Task details: The answer is the data below, repeated exactly, with no pictures included.

Dataset content:
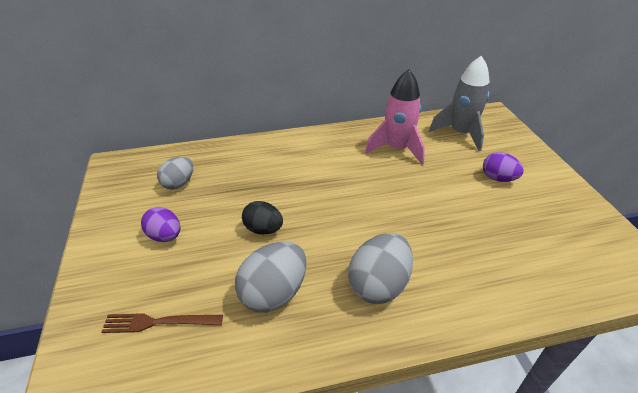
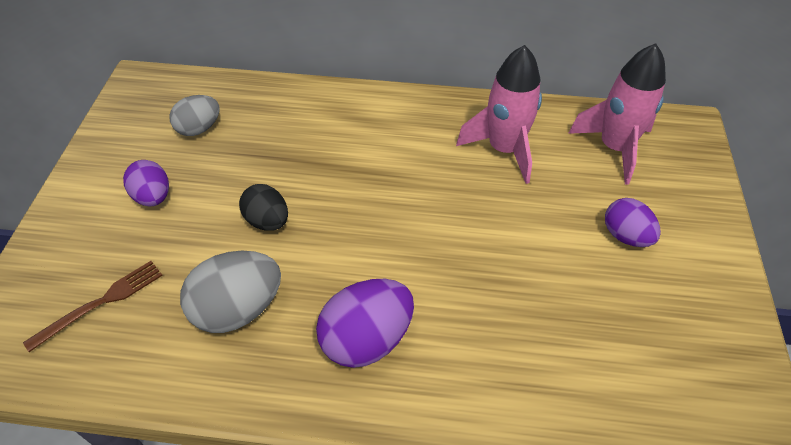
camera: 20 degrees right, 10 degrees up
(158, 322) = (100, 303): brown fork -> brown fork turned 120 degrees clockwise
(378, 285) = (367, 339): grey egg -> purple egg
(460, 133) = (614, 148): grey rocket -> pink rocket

Written response:
camera: 20 degrees right, 10 degrees up
(158, 322) = (100, 303): brown fork -> brown fork turned 120 degrees clockwise
(378, 285) = (367, 339): grey egg -> purple egg
(460, 133) = (614, 148): grey rocket -> pink rocket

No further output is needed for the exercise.